*** Supplied information ***

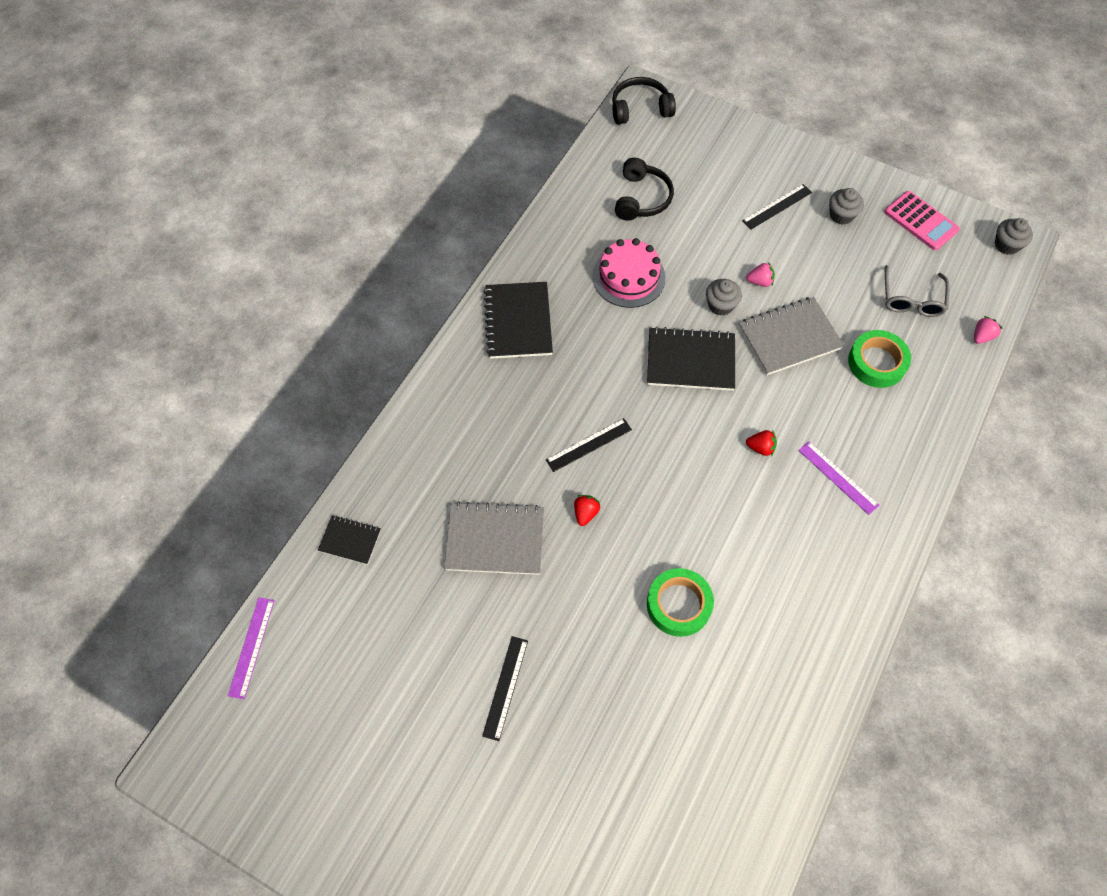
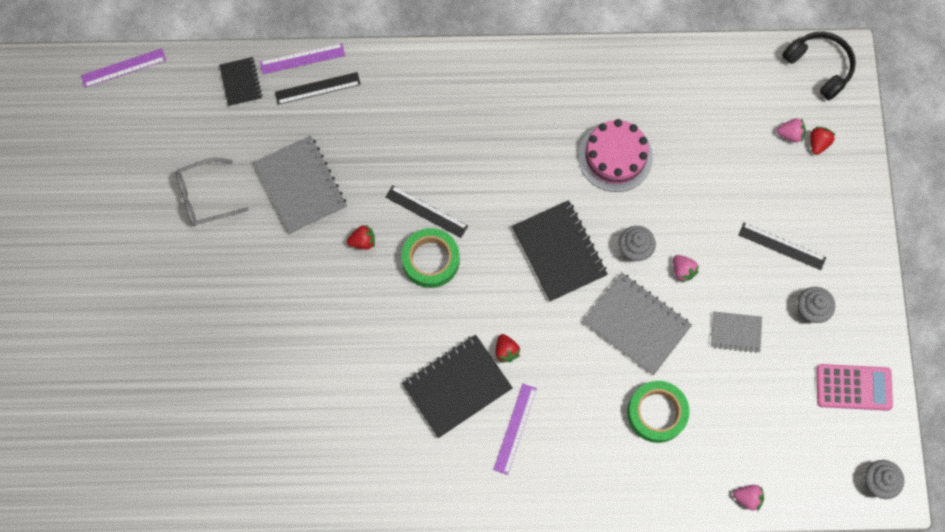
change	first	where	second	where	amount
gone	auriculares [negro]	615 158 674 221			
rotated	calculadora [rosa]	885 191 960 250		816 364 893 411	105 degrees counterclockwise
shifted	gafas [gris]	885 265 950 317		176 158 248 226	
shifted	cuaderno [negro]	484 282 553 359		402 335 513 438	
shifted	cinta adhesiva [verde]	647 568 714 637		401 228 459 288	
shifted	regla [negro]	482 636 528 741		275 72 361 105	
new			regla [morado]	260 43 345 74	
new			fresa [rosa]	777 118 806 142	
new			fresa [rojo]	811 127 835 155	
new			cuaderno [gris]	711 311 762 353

*** End of Supplied information ***
*** Supplied information ***

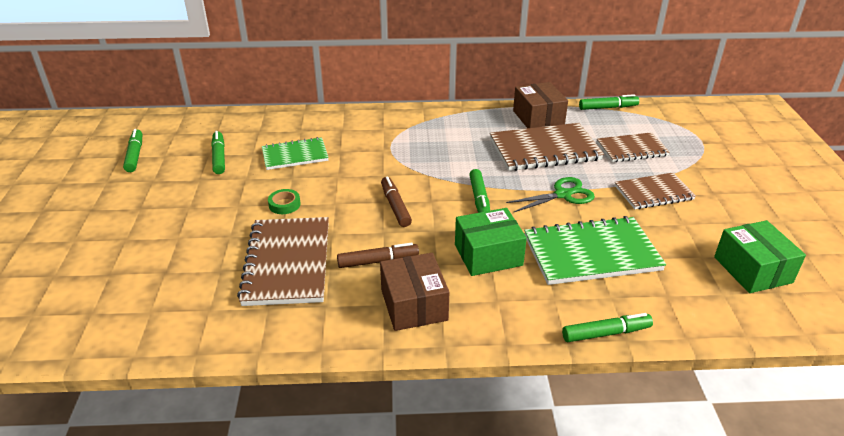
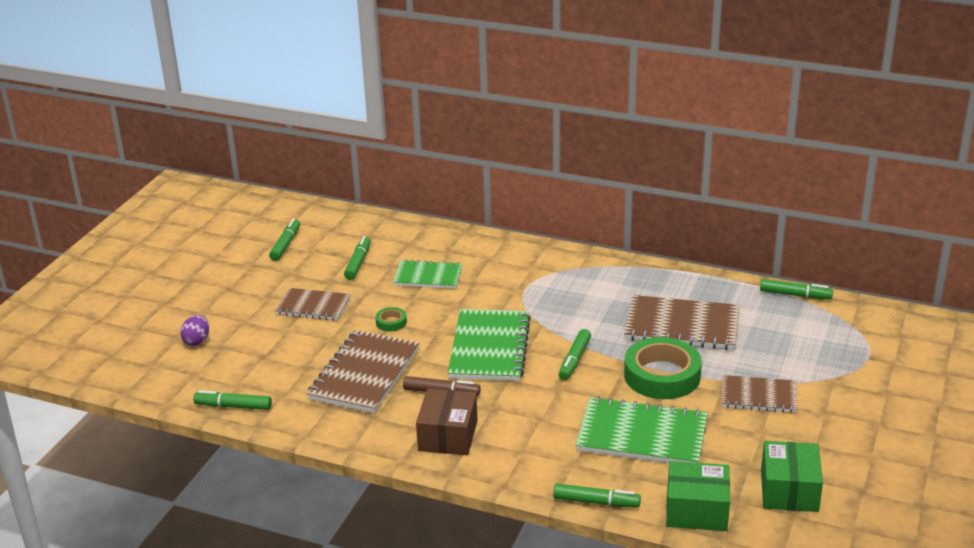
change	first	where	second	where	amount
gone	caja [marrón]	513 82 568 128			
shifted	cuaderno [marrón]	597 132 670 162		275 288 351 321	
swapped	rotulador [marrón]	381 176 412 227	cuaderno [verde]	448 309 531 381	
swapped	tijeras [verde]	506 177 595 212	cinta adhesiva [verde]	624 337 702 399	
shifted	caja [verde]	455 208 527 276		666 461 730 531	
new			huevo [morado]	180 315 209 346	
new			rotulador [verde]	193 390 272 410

*** End of Supplied information ***

> [Assignment]: When the entries above show the word "gris" in a line, copy that line out.

> [Answer to this exercise]:
shifted	gafas [gris]	885 265 950 317		176 158 248 226	
new			cuaderno [gris]	711 311 762 353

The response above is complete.